> **Dataset entries**:

+===+

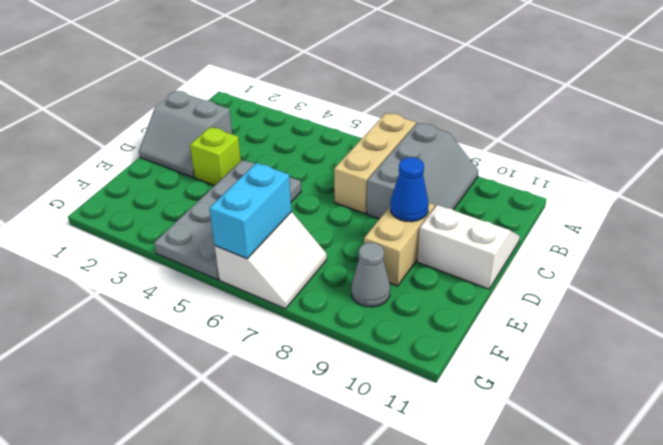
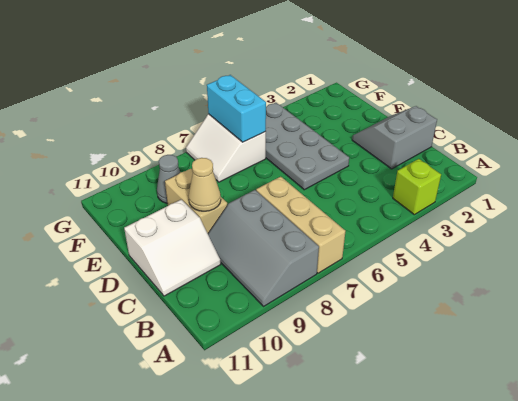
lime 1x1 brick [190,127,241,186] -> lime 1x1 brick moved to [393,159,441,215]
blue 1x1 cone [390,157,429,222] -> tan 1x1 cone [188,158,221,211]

+===+

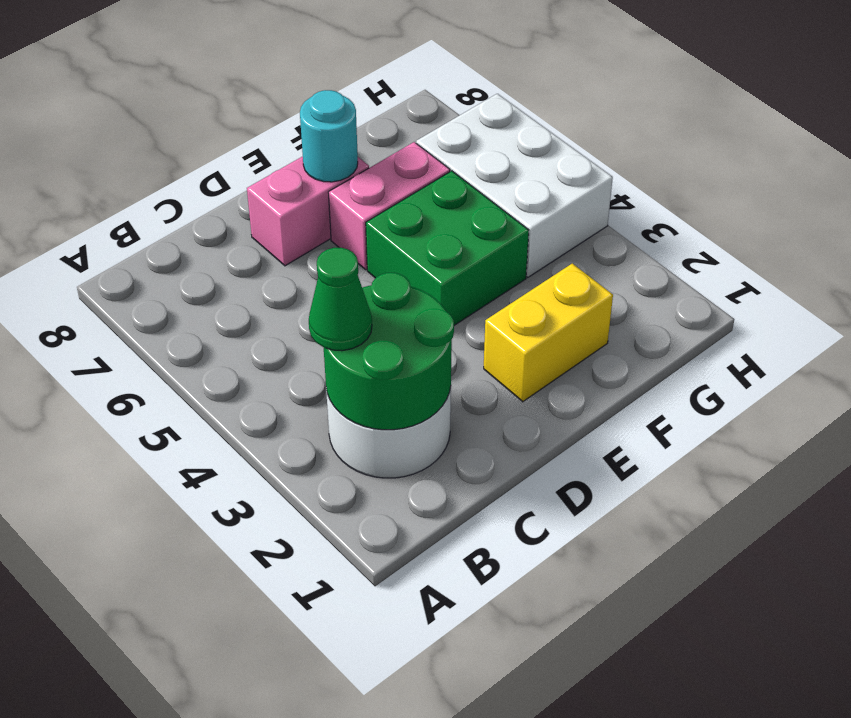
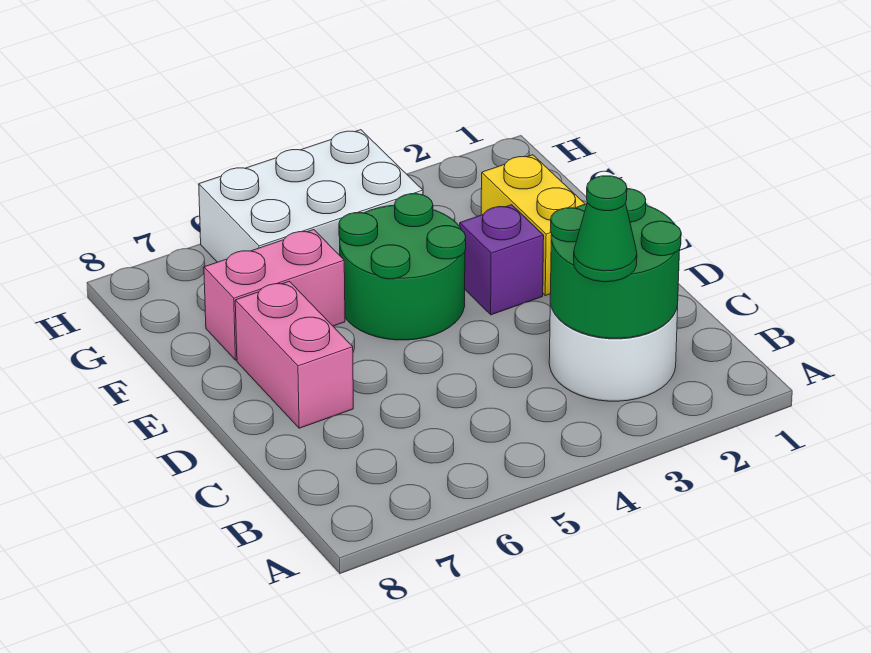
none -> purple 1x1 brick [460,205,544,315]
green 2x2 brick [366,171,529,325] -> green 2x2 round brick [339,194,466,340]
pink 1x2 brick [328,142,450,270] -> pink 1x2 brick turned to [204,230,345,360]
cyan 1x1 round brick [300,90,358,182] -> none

+===+

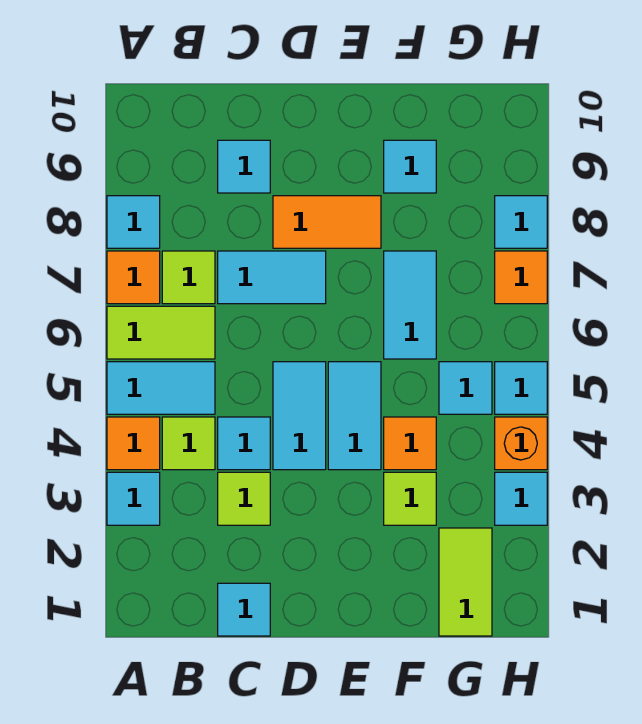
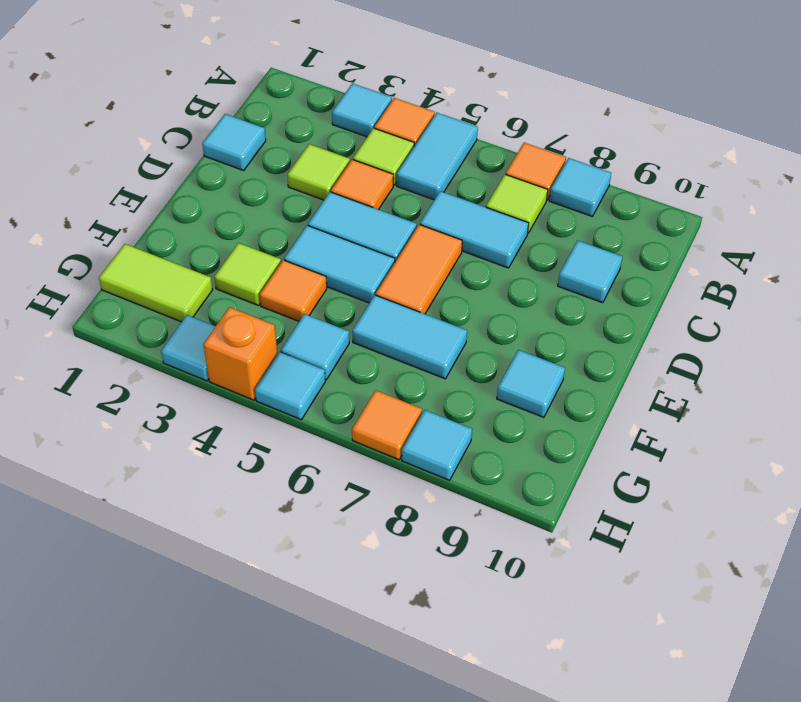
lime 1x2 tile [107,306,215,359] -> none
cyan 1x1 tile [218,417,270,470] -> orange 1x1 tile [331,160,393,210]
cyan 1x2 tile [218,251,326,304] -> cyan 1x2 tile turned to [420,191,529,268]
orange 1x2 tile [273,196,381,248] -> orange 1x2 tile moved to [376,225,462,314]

+===+

> **Exercise brief**: For each line in the material above that holds the word "round", add one to a count; state only the final number.

> **Response**: 2